Dataset extract:
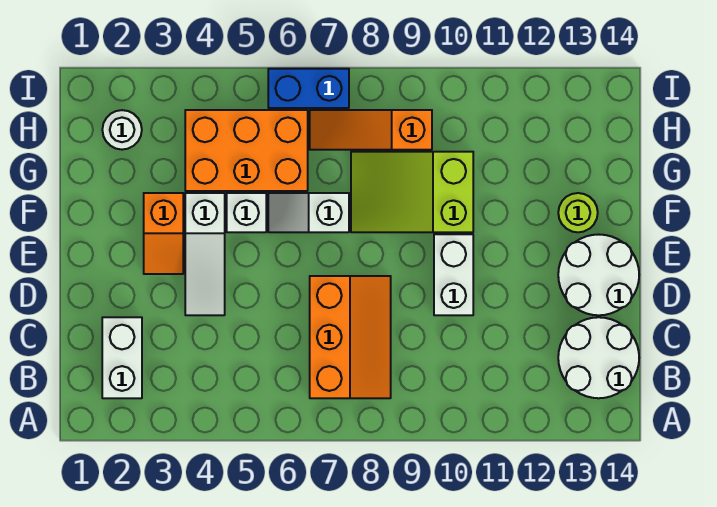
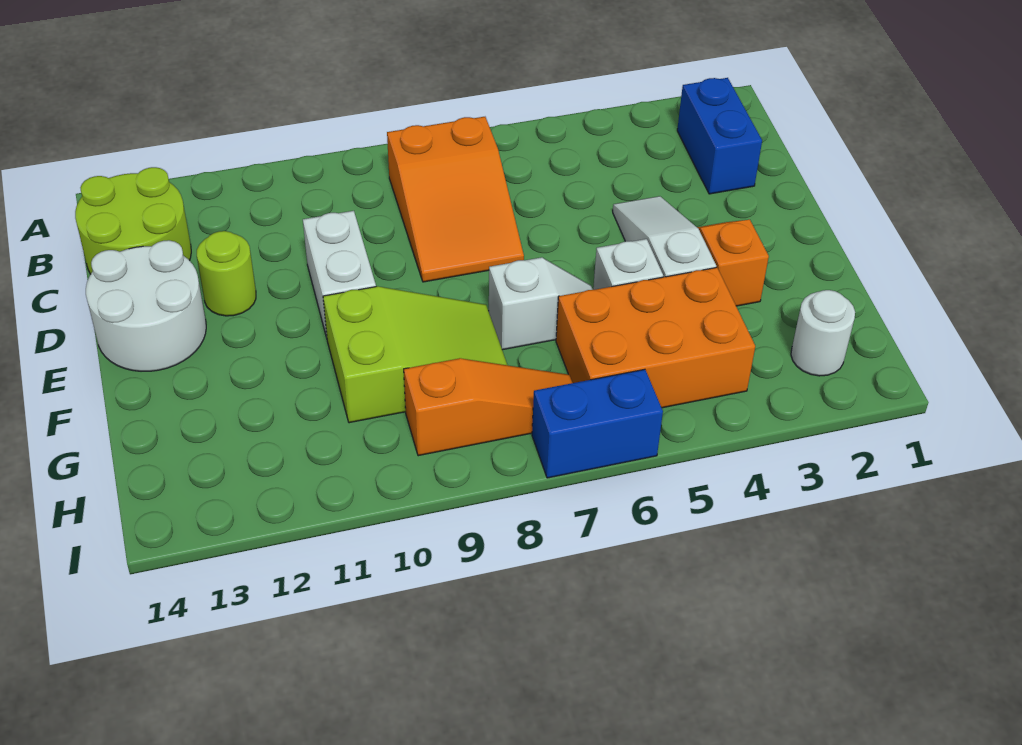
white brick B2:C2 level 1 -> blue brick B2:C2 level 1
orange slope B7:D8 level 1 top 7 -> orange slope B7:D8 level 1 top B
white round brick B13:C14 level 1 -> lime round brick B13:C14 level 1
lime round brick F13 level 1 -> lime round brick D12 level 1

Task to complete:
Leaving out the pictures, reproduce the whole listing above exactly.

Solution for this exercise:
white brick B2:C2 level 1 -> blue brick B2:C2 level 1
orange slope B7:D8 level 1 top 7 -> orange slope B7:D8 level 1 top B
white round brick B13:C14 level 1 -> lime round brick B13:C14 level 1
lime round brick F13 level 1 -> lime round brick D12 level 1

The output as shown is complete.